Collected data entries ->
★ ★ ★ ★ ★
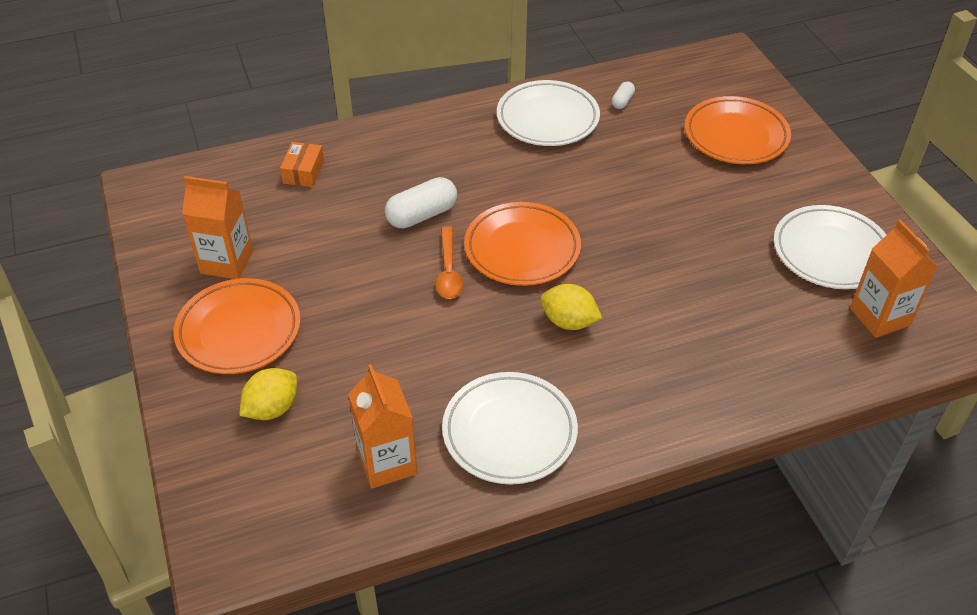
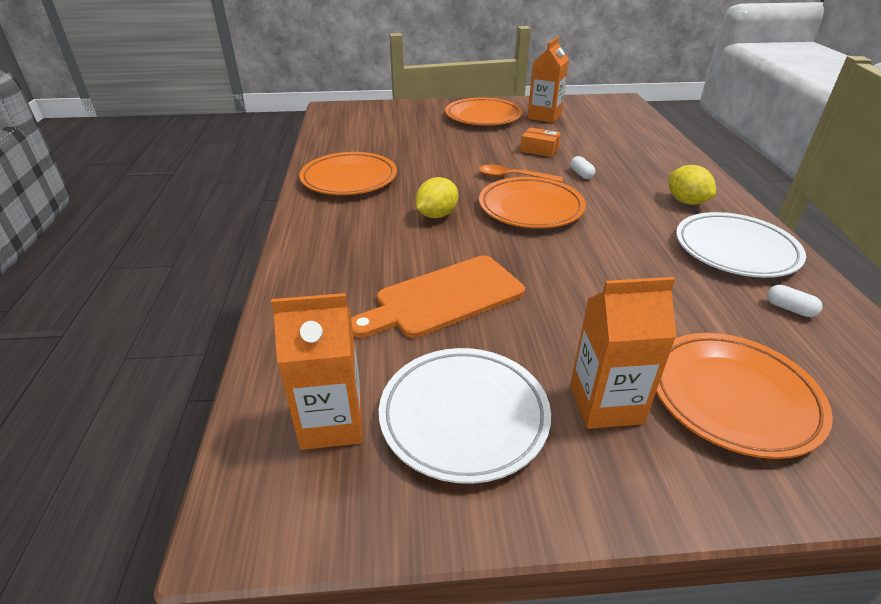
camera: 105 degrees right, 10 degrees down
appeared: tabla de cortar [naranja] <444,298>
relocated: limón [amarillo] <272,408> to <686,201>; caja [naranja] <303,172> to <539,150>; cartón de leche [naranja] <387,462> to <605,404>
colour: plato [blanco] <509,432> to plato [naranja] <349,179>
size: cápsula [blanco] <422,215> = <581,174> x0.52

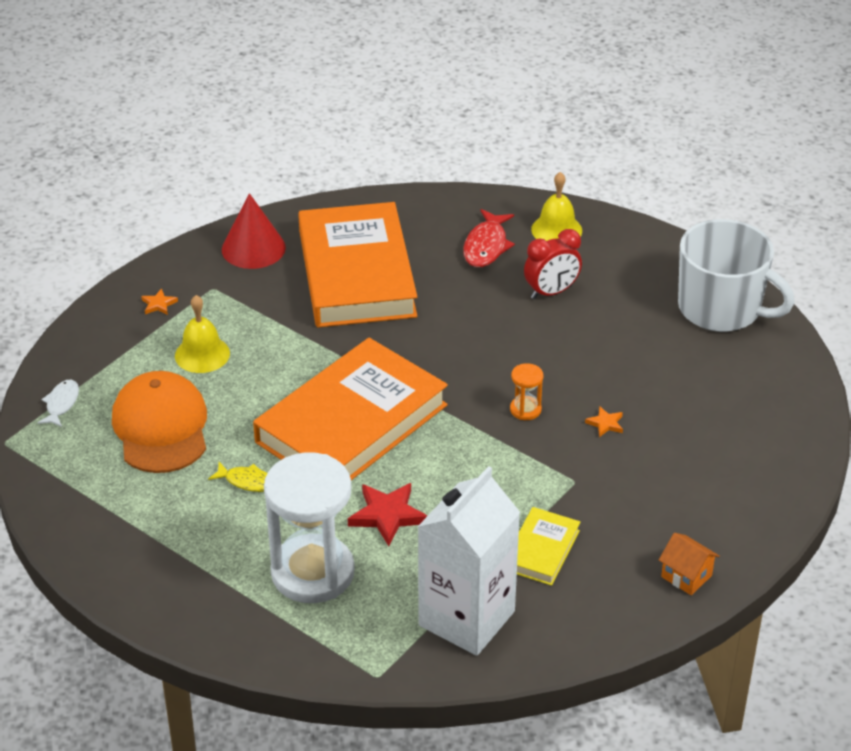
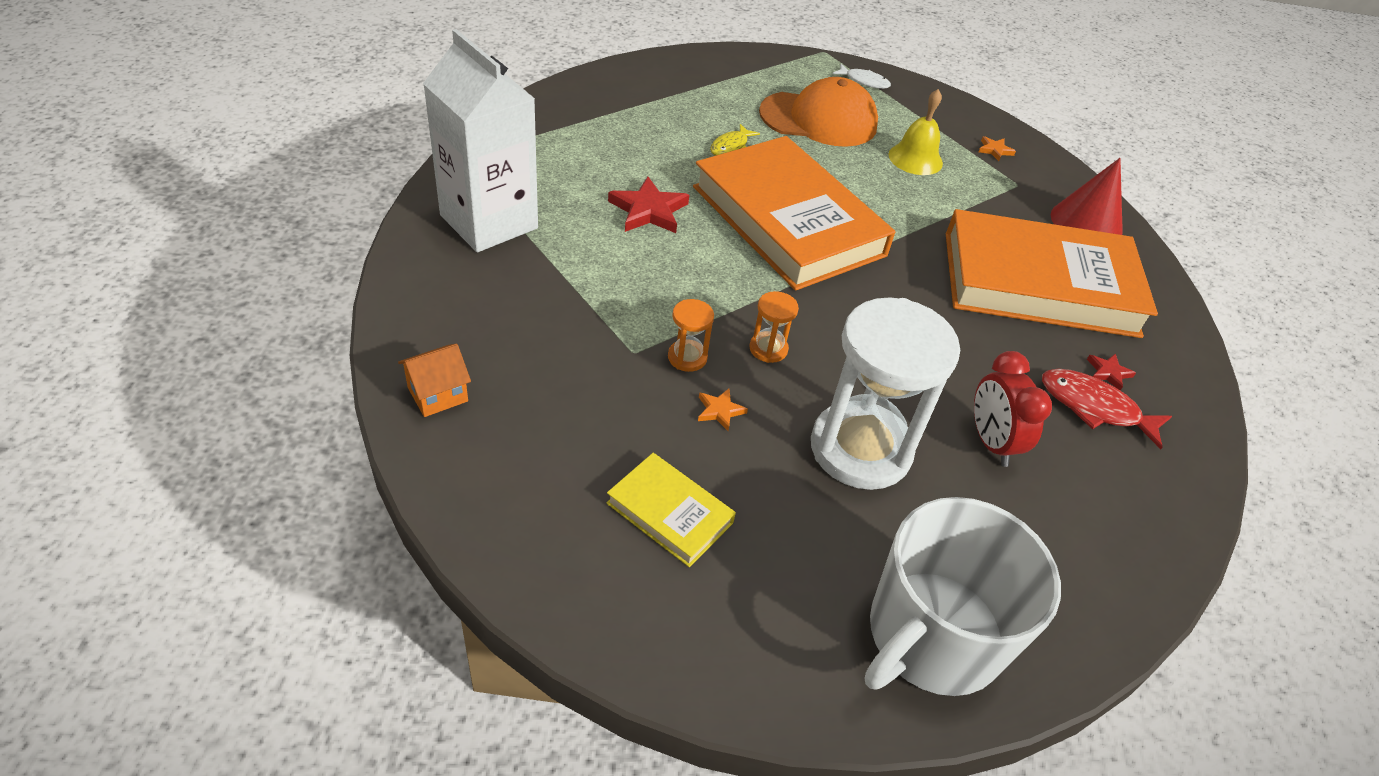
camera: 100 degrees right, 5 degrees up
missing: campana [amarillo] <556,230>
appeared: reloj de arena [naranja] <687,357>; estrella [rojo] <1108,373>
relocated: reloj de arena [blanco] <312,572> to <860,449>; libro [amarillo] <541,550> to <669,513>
★ ★ ★ ★ ★
Print again, exactly, the lines of the records above from the first line through the line with "colour: plato [blanco]". No pictures.

camera: 105 degrees right, 10 degrees down
appeared: tabla de cortar [naranja] <444,298>
relocated: limón [amarillo] <272,408> to <686,201>; caja [naranja] <303,172> to <539,150>; cartón de leche [naranja] <387,462> to <605,404>
colour: plato [blanco] <509,432> to plato [naranja] <349,179>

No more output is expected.